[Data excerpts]
★ ★ ★

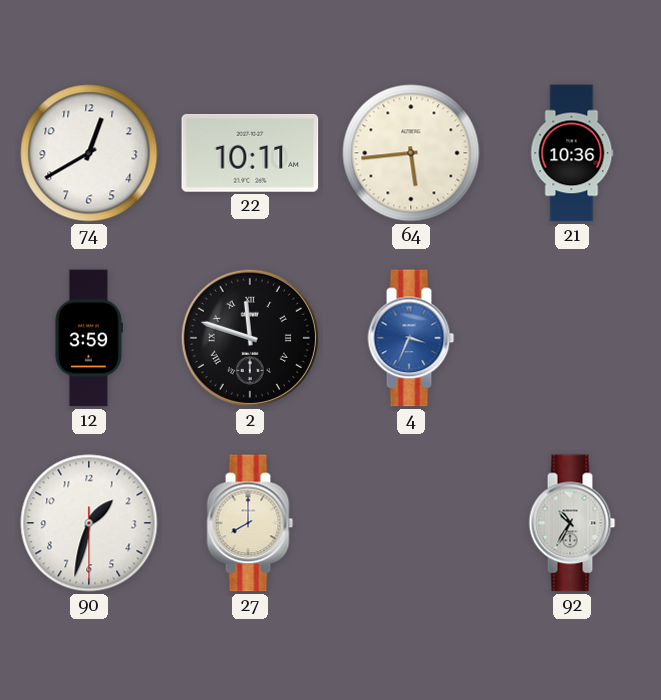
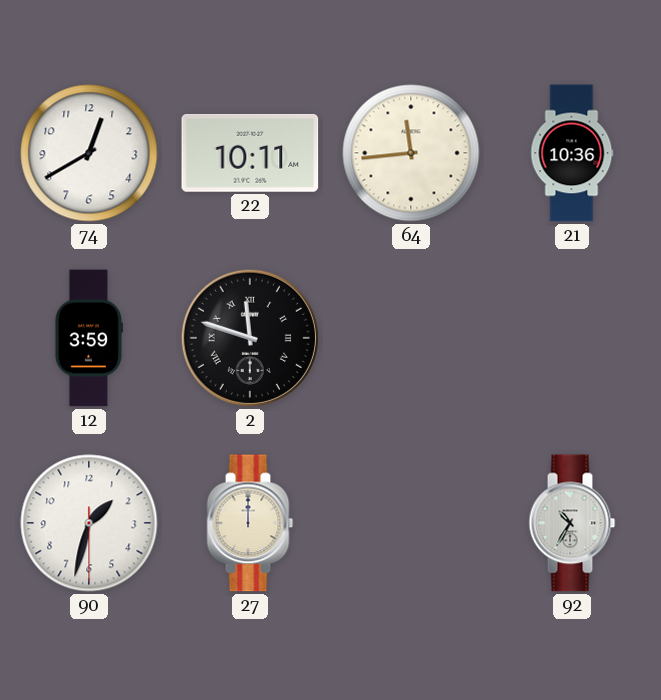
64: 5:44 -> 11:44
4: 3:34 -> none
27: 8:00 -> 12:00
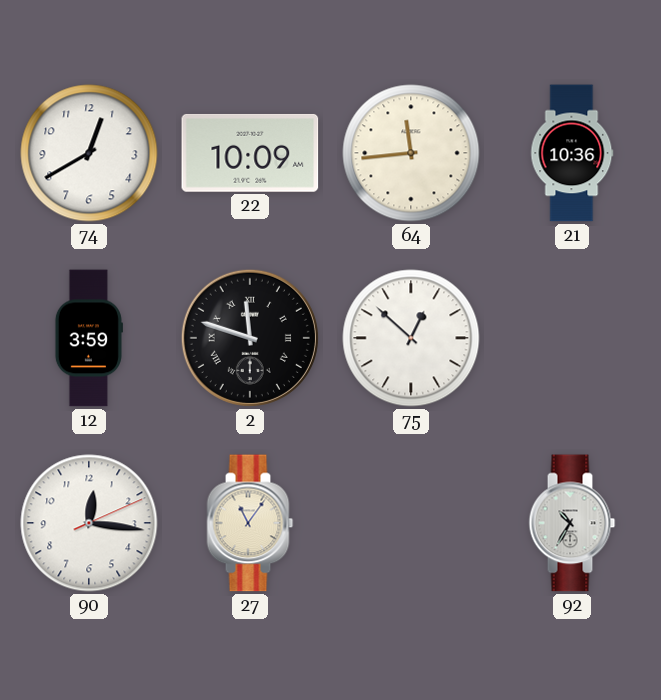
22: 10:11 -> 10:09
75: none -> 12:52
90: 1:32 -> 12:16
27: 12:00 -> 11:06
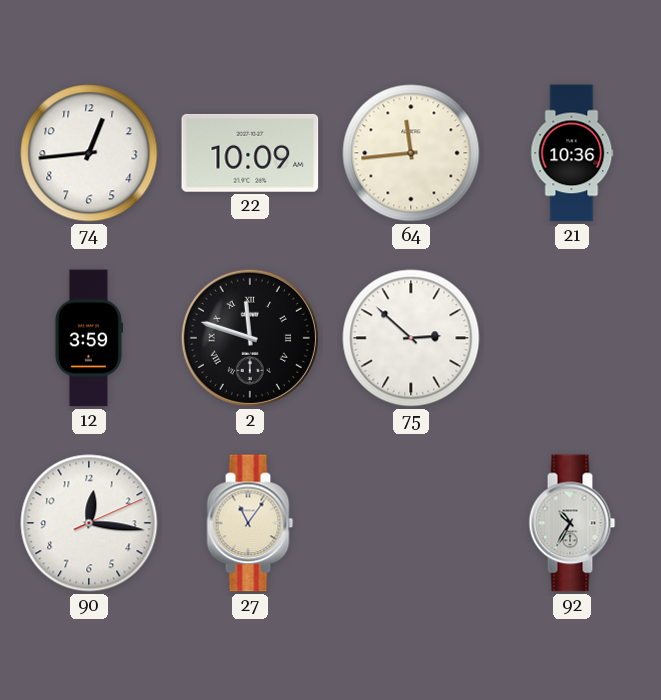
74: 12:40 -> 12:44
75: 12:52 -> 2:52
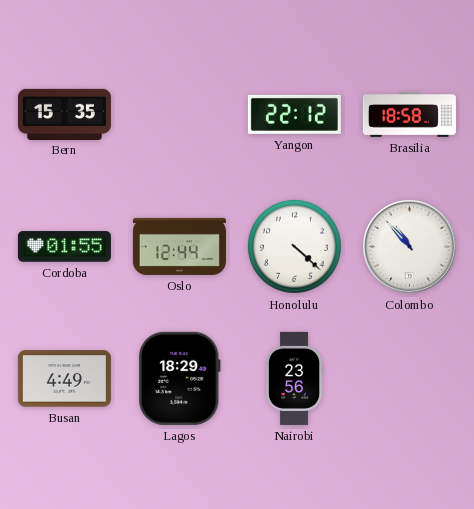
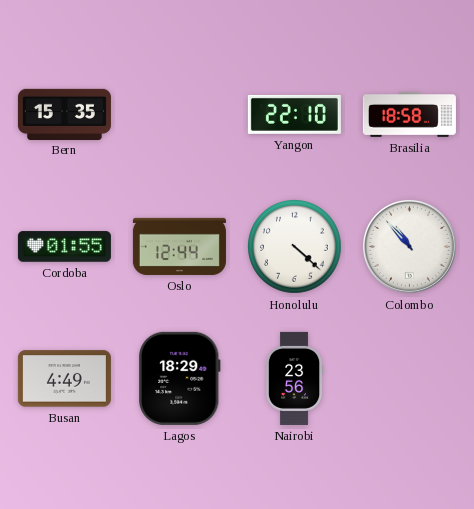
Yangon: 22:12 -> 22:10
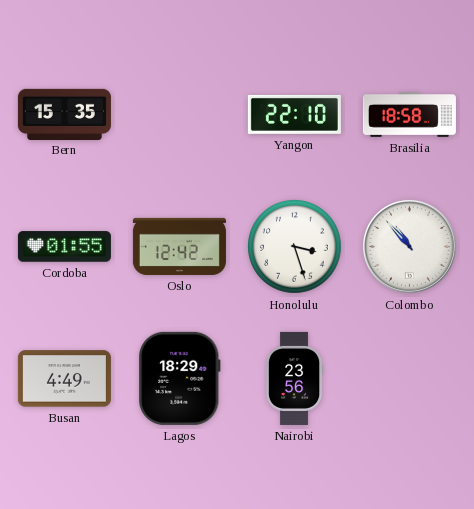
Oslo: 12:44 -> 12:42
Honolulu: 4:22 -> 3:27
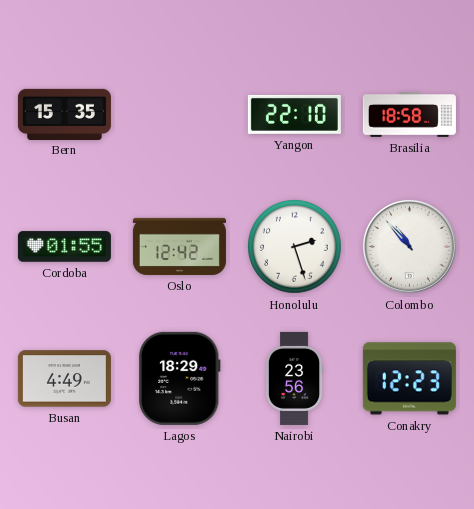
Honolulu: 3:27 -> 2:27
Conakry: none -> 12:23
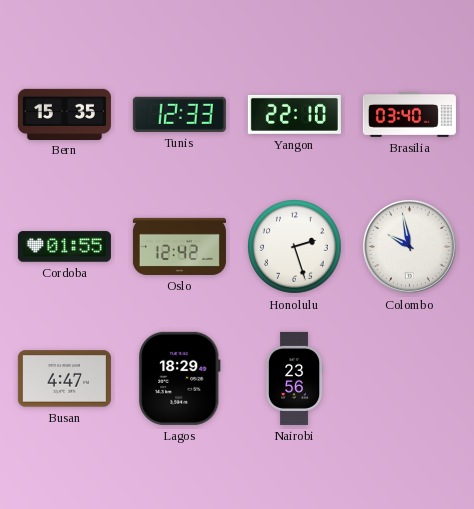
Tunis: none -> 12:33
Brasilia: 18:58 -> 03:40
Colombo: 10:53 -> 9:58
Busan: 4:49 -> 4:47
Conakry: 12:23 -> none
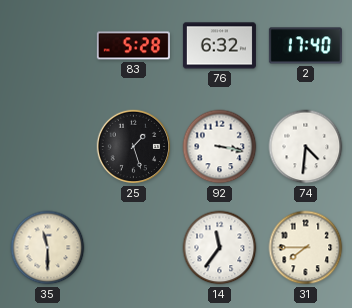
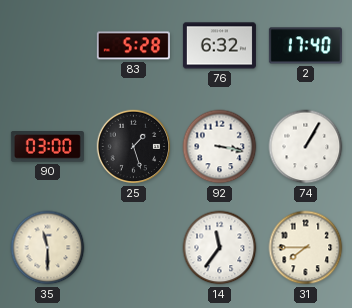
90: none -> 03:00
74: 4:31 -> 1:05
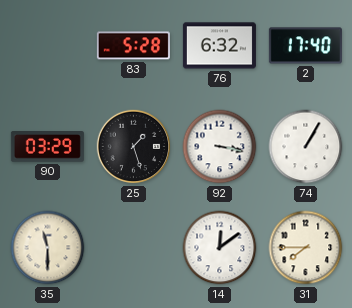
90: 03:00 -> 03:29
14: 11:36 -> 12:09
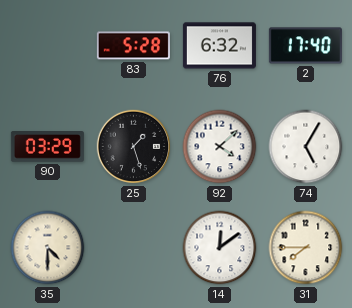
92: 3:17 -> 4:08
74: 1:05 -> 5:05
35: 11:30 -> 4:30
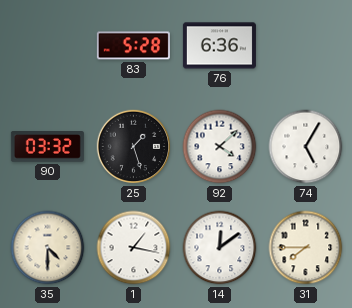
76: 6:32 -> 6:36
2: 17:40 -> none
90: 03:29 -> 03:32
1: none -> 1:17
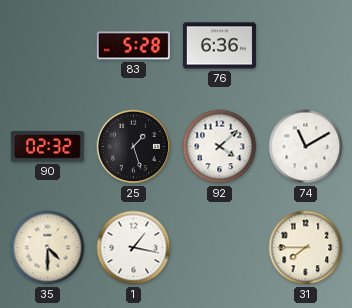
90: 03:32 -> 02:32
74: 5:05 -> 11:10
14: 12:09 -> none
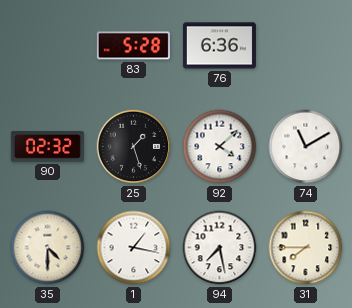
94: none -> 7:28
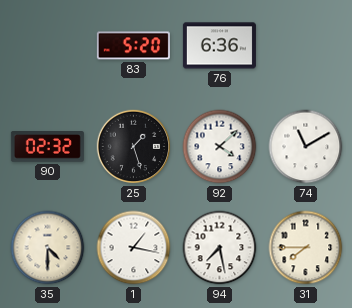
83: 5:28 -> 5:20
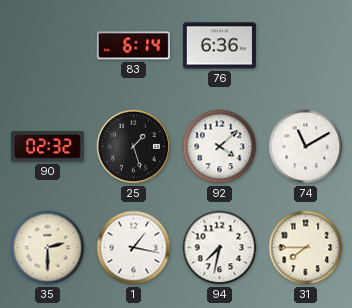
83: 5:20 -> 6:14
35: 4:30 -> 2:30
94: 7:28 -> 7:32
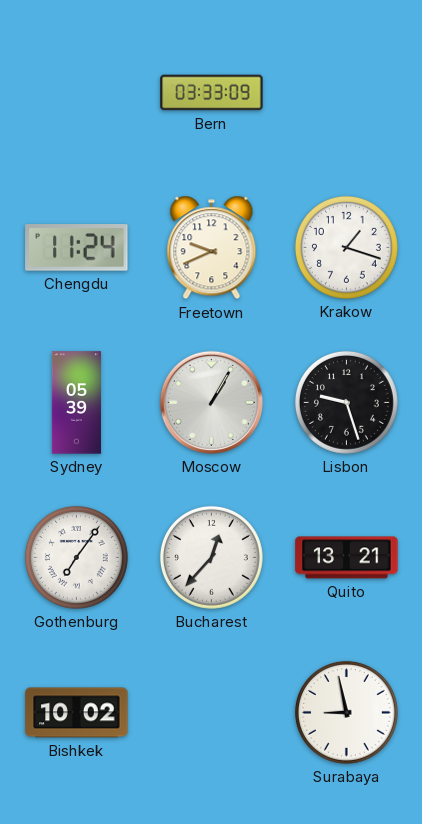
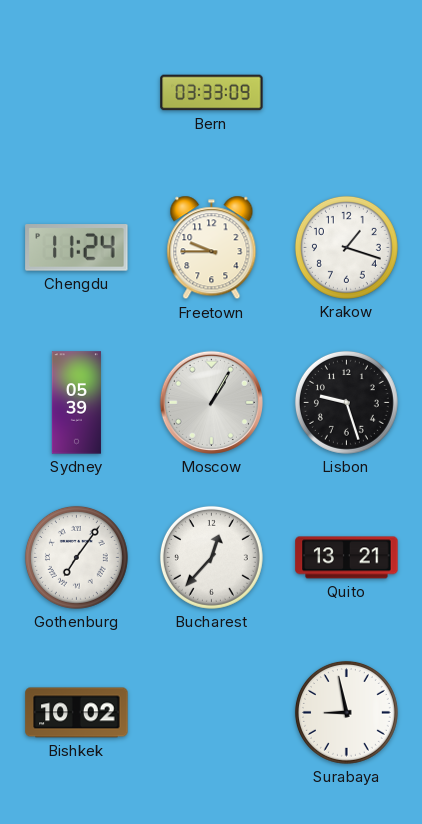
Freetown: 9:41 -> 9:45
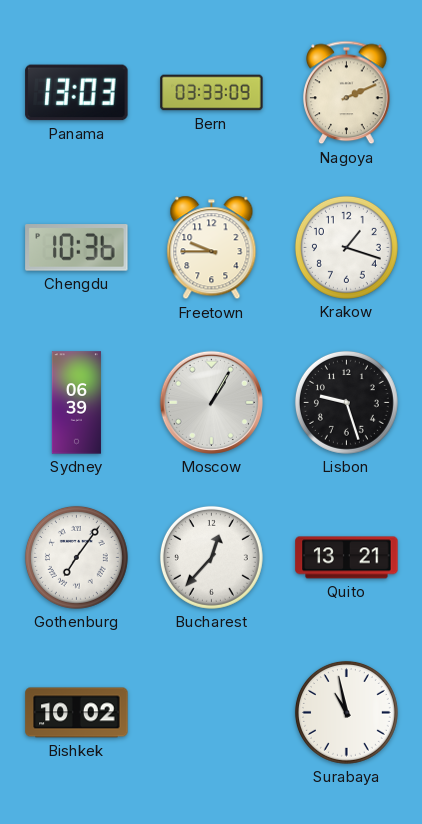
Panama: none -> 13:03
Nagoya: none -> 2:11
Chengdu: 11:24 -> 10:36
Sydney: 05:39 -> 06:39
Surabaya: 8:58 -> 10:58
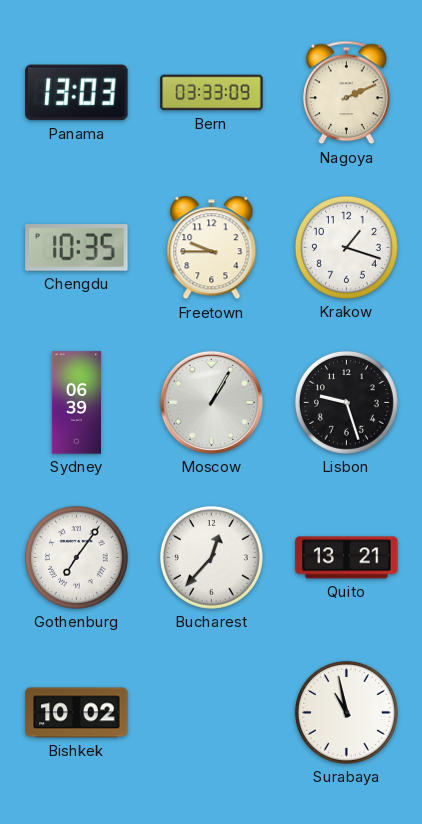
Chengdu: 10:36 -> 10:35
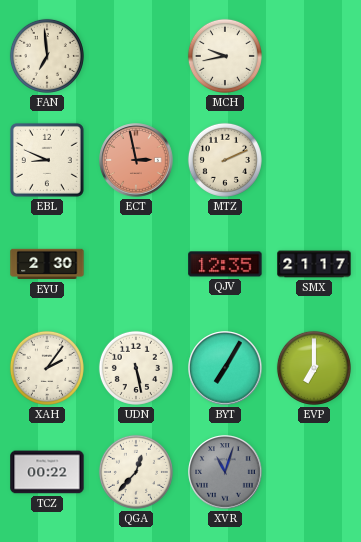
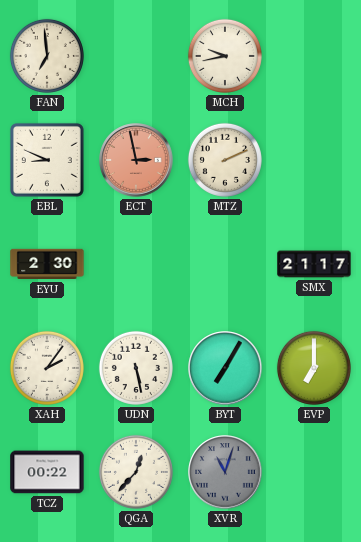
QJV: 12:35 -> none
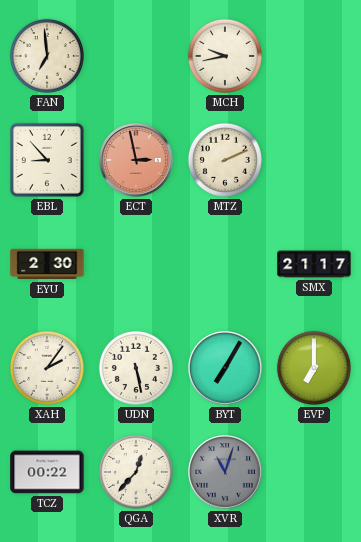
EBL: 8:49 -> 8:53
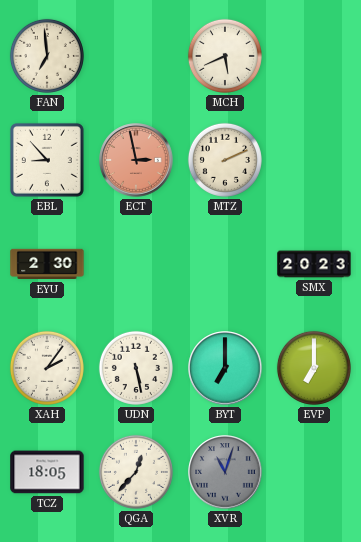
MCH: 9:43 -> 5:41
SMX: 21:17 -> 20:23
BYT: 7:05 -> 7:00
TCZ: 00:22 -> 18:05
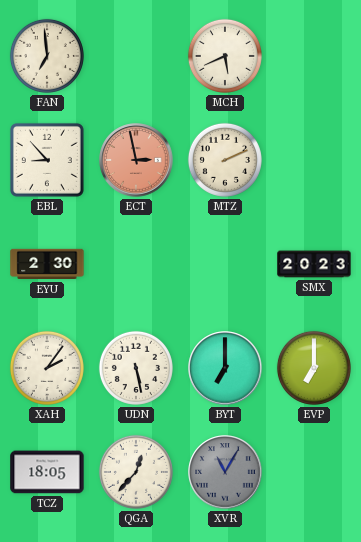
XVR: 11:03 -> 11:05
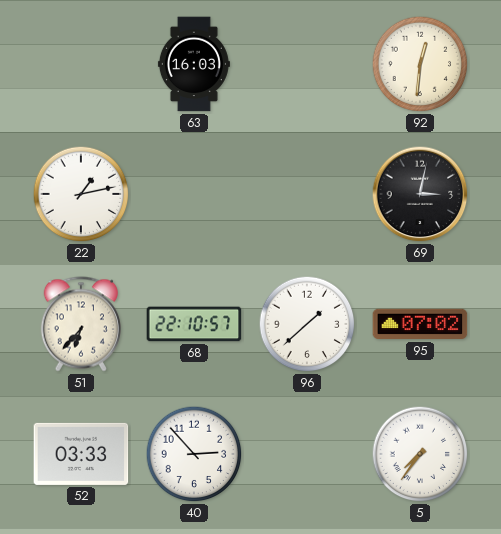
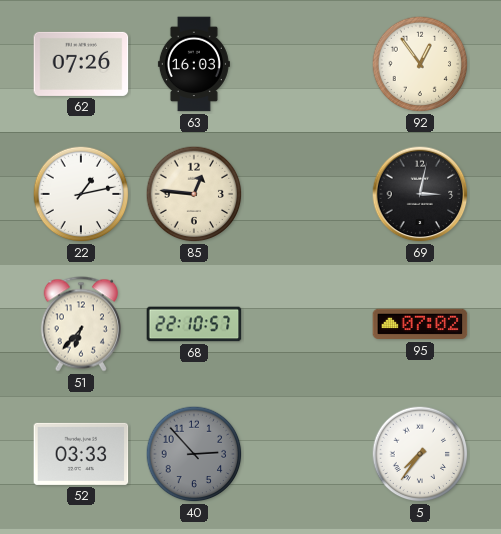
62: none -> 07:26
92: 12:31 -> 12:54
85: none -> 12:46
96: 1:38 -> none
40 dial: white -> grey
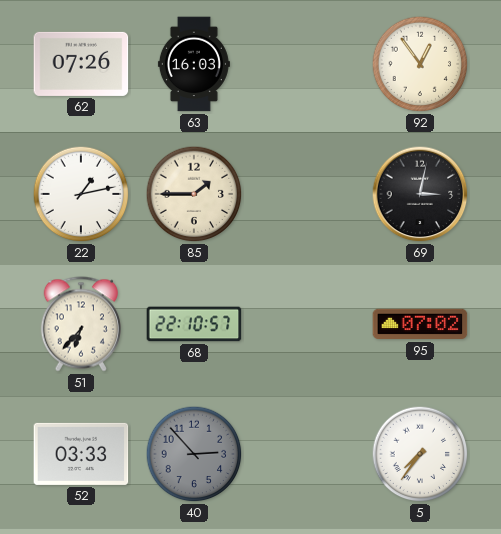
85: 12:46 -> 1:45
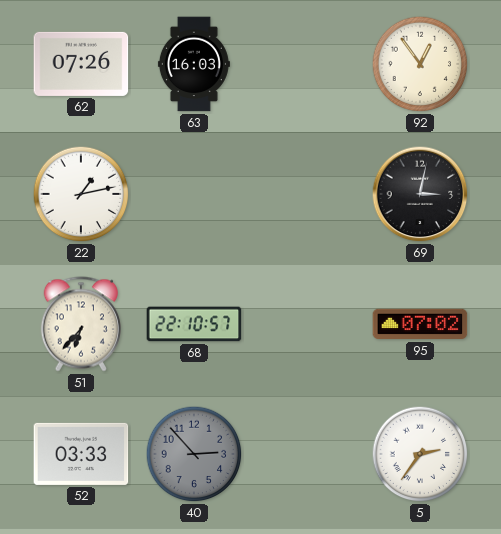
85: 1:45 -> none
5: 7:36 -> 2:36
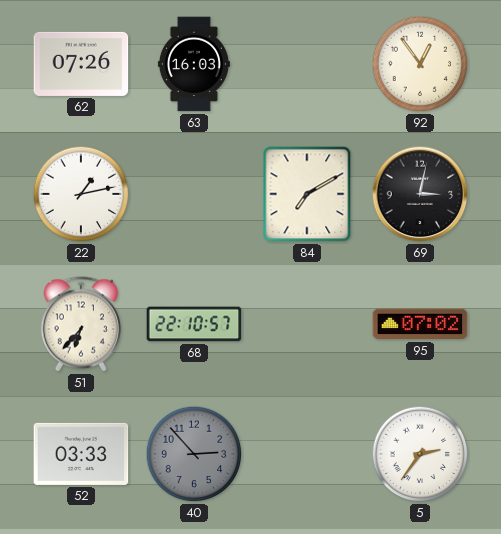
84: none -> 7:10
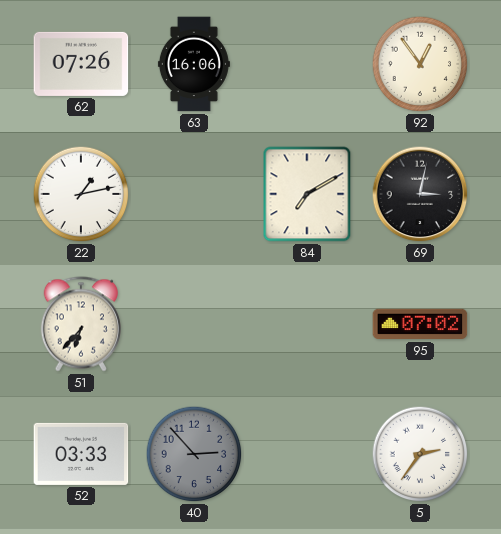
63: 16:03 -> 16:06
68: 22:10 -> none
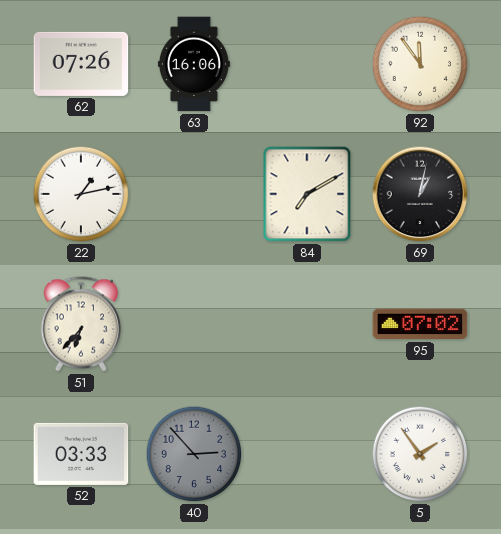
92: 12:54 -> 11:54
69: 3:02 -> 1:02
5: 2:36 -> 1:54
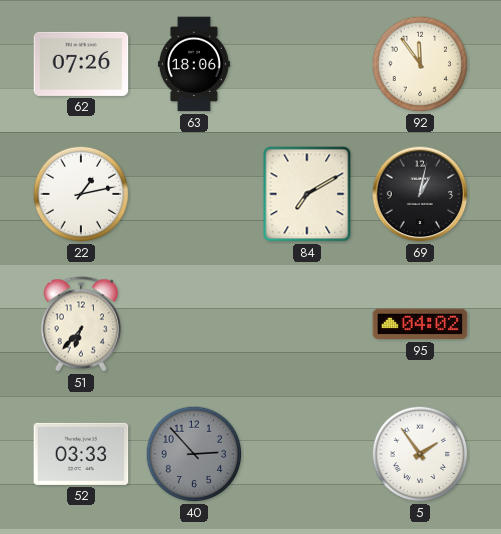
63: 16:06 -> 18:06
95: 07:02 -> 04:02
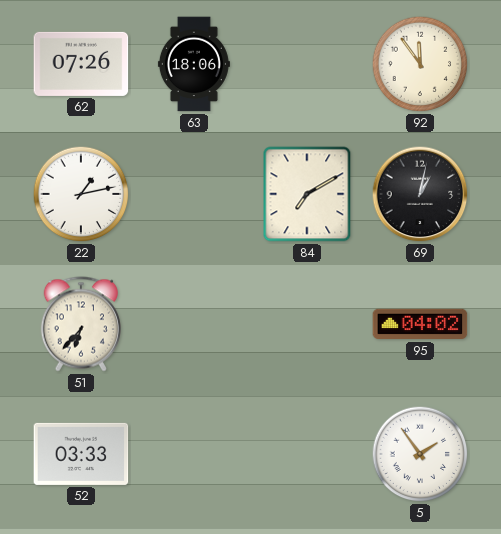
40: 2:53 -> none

★ ★ ★

SHORT TASK:
Write out every line of the records above word for word, leaving out the pictures.

FINISHED ANSWER:
64: 5:44 -> 11:44
4: 3:34 -> none
27: 8:00 -> 12:00
22: 10:11 -> 10:09
75: none -> 12:52
90: 1:32 -> 12:16
27: 12:00 -> 11:06
74: 12:40 -> 12:44
75: 12:52 -> 2:52
Yangon: 22:12 -> 22:10
Oslo: 12:44 -> 12:42
Honolulu: 4:22 -> 3:27
Honolulu: 3:27 -> 2:27
Conakry: none -> 12:23
Tunis: none -> 12:33
Brasilia: 18:58 -> 03:40
Colombo: 10:53 -> 9:58
Busan: 4:49 -> 4:47
Conakry: 12:23 -> none
90: none -> 03:00
74: 4:31 -> 1:05
90: 03:00 -> 03:29
14: 11:36 -> 12:09
92: 3:17 -> 4:08
74: 1:05 -> 5:05
35: 11:30 -> 4:30
76: 6:32 -> 6:36
2: 17:40 -> none
90: 03:29 -> 03:32
1: none -> 1:17
90: 03:32 -> 02:32
74: 5:05 -> 11:10
14: 12:09 -> none
94: none -> 7:28
83: 5:28 -> 5:20
83: 5:20 -> 6:14
35: 4:30 -> 2:30
94: 7:28 -> 7:32
Freetown: 9:41 -> 9:45
Panama: none -> 13:03
Nagoya: none -> 2:11
Chengdu: 11:24 -> 10:36
Sydney: 05:39 -> 06:39
Surabaya: 8:58 -> 10:58
Chengdu: 10:36 -> 10:35
QJV: 12:35 -> none
EBL: 8:49 -> 8:53
MCH: 9:43 -> 5:41
SMX: 21:17 -> 20:23
BYT: 7:05 -> 7:00
TCZ: 00:22 -> 18:05
XVR: 11:03 -> 11:05
62: none -> 07:26
92: 12:31 -> 12:54
85: none -> 12:46
96: 1:38 -> none
40 dial: white -> grey
85: 12:46 -> 1:45
85: 1:45 -> none
5: 7:36 -> 2:36
84: none -> 7:10
63: 16:03 -> 16:06
68: 22:10 -> none
92: 12:54 -> 11:54
69: 3:02 -> 1:02
5: 2:36 -> 1:54
63: 16:06 -> 18:06
95: 07:02 -> 04:02
40: 2:53 -> none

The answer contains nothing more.